YOUR OBJECTIVE
Wherever a line in the data below holds "purple", copy that line.

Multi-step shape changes
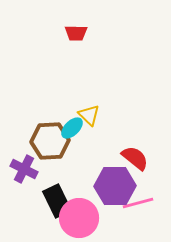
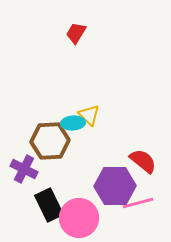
red trapezoid: rotated 120 degrees clockwise
cyan ellipse: moved 1 px right, 5 px up; rotated 40 degrees clockwise
red semicircle: moved 8 px right, 3 px down
black rectangle: moved 8 px left, 4 px down
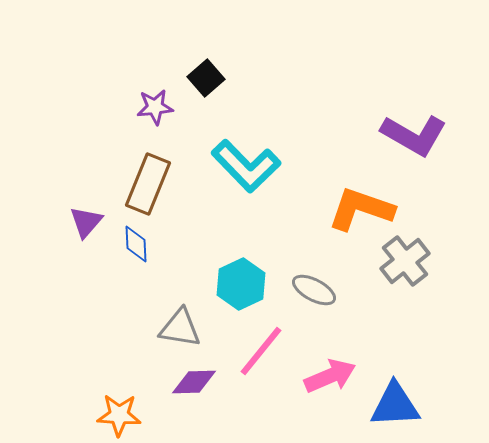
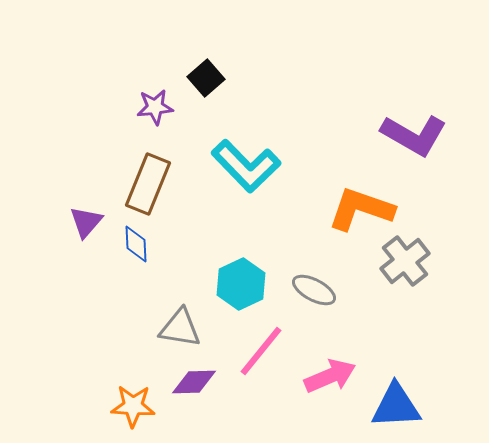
blue triangle: moved 1 px right, 1 px down
orange star: moved 14 px right, 9 px up
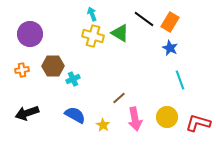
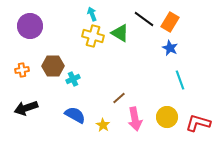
purple circle: moved 8 px up
black arrow: moved 1 px left, 5 px up
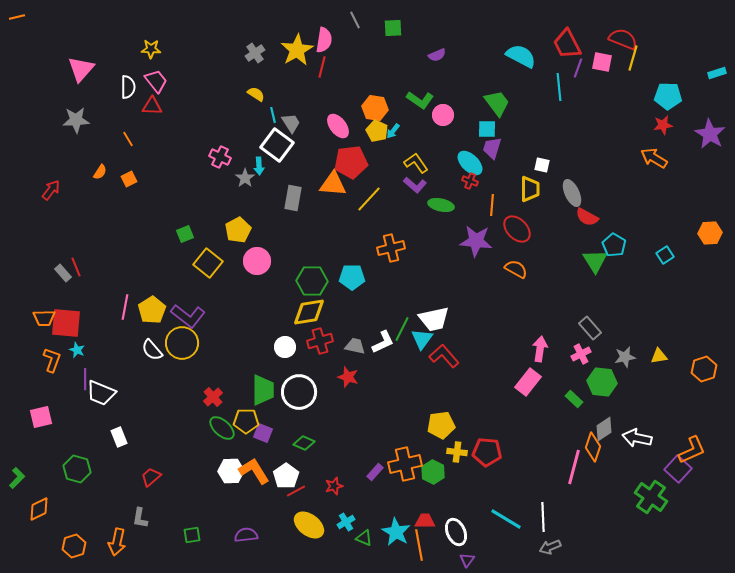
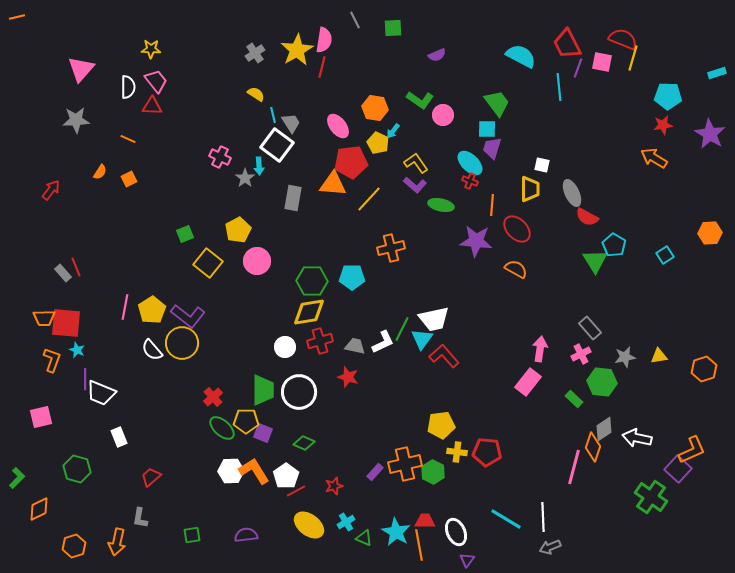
yellow pentagon at (377, 131): moved 1 px right, 12 px down
orange line at (128, 139): rotated 35 degrees counterclockwise
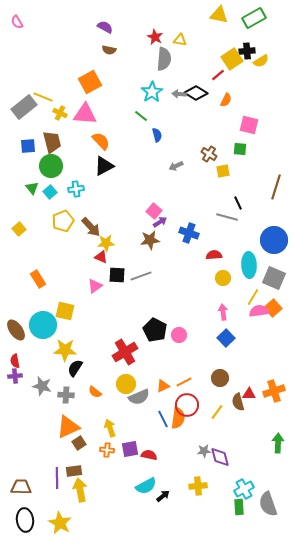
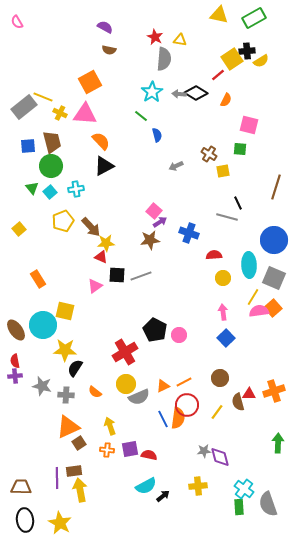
yellow arrow at (110, 428): moved 2 px up
cyan cross at (244, 489): rotated 24 degrees counterclockwise
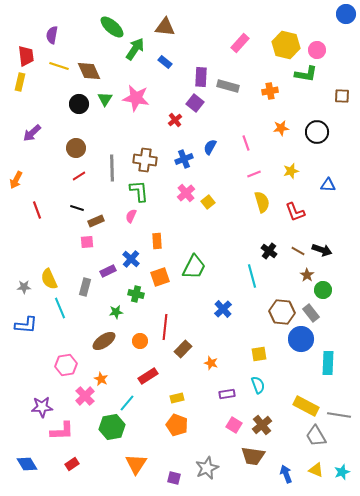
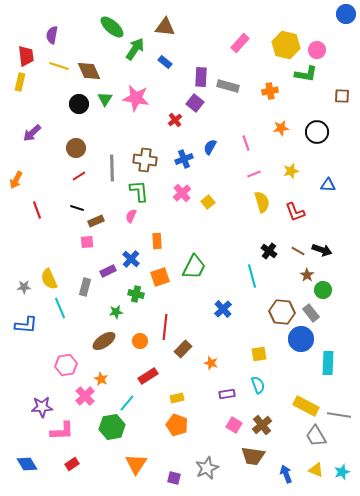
pink cross at (186, 193): moved 4 px left
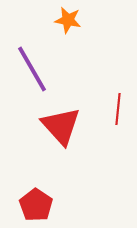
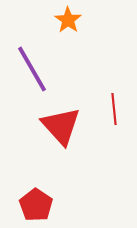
orange star: rotated 24 degrees clockwise
red line: moved 4 px left; rotated 12 degrees counterclockwise
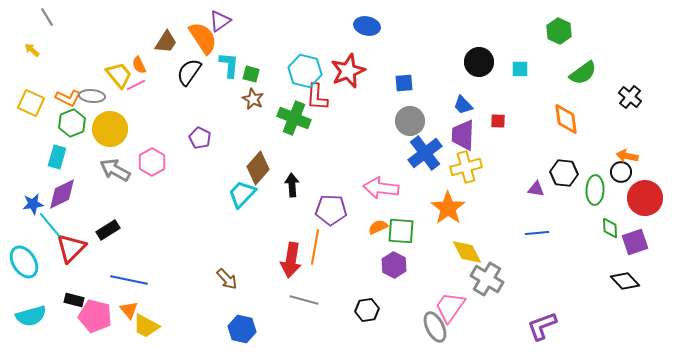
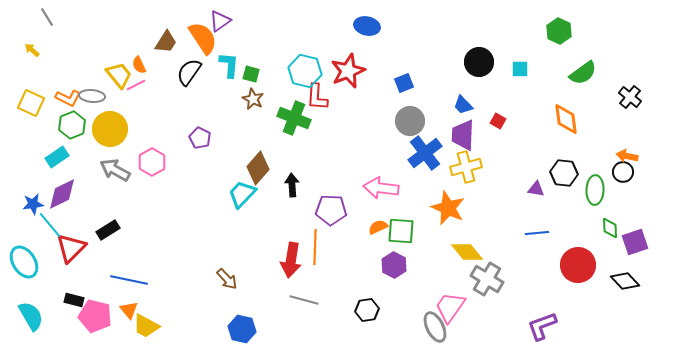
blue square at (404, 83): rotated 18 degrees counterclockwise
red square at (498, 121): rotated 28 degrees clockwise
green hexagon at (72, 123): moved 2 px down
cyan rectangle at (57, 157): rotated 40 degrees clockwise
black circle at (621, 172): moved 2 px right
red circle at (645, 198): moved 67 px left, 67 px down
orange star at (448, 208): rotated 12 degrees counterclockwise
orange line at (315, 247): rotated 8 degrees counterclockwise
yellow diamond at (467, 252): rotated 12 degrees counterclockwise
cyan semicircle at (31, 316): rotated 104 degrees counterclockwise
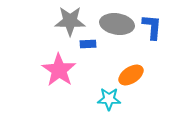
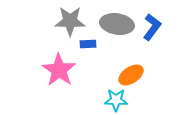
blue L-shape: rotated 32 degrees clockwise
cyan star: moved 7 px right, 1 px down
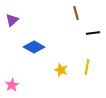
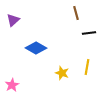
purple triangle: moved 1 px right
black line: moved 4 px left
blue diamond: moved 2 px right, 1 px down
yellow star: moved 1 px right, 3 px down
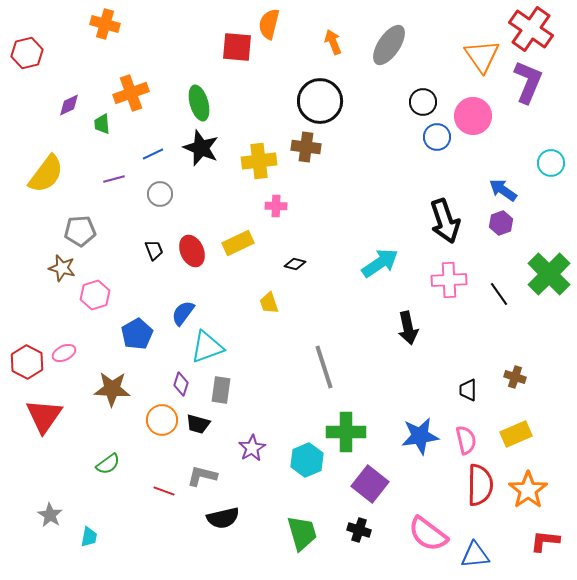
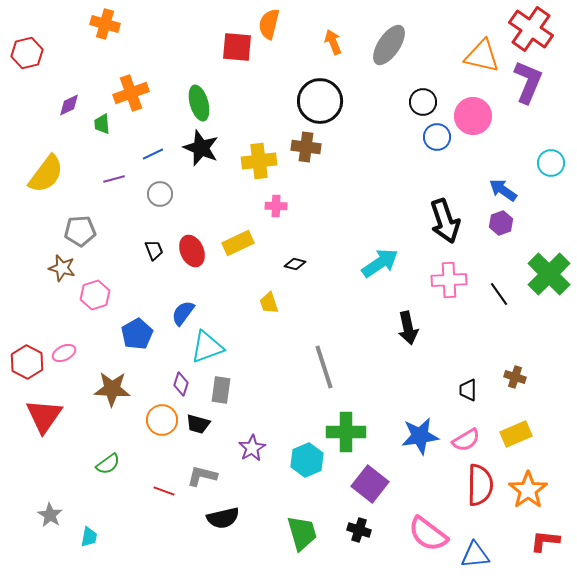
orange triangle at (482, 56): rotated 42 degrees counterclockwise
pink semicircle at (466, 440): rotated 72 degrees clockwise
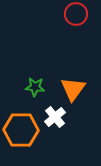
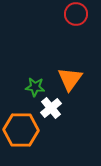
orange triangle: moved 3 px left, 10 px up
white cross: moved 4 px left, 9 px up
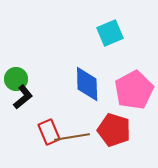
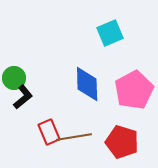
green circle: moved 2 px left, 1 px up
red pentagon: moved 8 px right, 12 px down
brown line: moved 2 px right
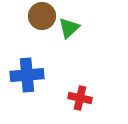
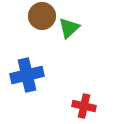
blue cross: rotated 8 degrees counterclockwise
red cross: moved 4 px right, 8 px down
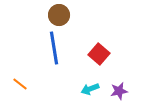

RESPONSE TO THE TASK
purple circle: moved 8 px up
purple triangle: moved 1 px right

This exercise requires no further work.